Records from a collection:
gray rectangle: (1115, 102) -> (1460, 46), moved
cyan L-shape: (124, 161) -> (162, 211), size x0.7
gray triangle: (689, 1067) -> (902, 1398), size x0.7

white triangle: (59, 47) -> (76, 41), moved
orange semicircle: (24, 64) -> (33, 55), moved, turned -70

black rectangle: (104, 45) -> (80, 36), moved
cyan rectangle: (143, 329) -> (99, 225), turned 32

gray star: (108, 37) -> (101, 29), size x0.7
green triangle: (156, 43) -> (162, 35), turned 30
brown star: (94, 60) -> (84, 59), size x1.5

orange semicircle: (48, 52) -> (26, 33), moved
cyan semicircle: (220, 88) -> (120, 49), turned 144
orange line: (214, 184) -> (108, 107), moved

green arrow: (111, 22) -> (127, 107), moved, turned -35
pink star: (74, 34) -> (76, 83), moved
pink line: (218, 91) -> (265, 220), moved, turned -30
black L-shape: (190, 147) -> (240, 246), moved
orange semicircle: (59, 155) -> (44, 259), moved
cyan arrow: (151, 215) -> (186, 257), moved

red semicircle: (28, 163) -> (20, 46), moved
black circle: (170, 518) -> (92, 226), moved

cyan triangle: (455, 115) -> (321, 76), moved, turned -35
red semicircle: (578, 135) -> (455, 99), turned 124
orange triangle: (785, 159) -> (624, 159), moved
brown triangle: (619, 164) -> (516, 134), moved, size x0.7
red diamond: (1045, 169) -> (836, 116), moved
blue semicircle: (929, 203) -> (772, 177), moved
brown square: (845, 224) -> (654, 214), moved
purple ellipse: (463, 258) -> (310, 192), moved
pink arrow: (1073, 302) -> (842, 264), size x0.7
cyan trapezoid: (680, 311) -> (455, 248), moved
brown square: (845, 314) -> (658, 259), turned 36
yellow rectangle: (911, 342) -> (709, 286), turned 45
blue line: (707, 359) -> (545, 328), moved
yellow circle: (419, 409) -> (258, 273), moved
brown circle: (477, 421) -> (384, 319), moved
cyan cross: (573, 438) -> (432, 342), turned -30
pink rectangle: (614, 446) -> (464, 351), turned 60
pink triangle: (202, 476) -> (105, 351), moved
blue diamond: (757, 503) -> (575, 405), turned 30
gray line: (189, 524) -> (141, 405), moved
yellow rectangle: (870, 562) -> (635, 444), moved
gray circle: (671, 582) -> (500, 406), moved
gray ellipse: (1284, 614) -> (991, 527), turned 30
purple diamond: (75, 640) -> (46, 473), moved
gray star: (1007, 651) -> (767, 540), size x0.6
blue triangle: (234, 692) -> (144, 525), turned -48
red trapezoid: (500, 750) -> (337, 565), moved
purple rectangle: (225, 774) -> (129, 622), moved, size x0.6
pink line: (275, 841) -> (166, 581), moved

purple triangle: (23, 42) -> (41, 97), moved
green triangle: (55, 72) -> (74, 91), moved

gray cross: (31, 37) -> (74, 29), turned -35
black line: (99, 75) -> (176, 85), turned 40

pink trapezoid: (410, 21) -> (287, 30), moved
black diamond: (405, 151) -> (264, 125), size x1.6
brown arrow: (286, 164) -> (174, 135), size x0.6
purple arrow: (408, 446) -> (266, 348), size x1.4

● WHAT YOU NEED TO DO: Beginning with the line that contains "green triangle: (55, 72) -> (74, 91), moved", set down every line through the end of the data without change.

● ANSWER SPACE:
green triangle: (55, 72) -> (74, 91), moved

gray cross: (31, 37) -> (74, 29), turned -35
black line: (99, 75) -> (176, 85), turned 40

pink trapezoid: (410, 21) -> (287, 30), moved
black diamond: (405, 151) -> (264, 125), size x1.6
brown arrow: (286, 164) -> (174, 135), size x0.6
purple arrow: (408, 446) -> (266, 348), size x1.4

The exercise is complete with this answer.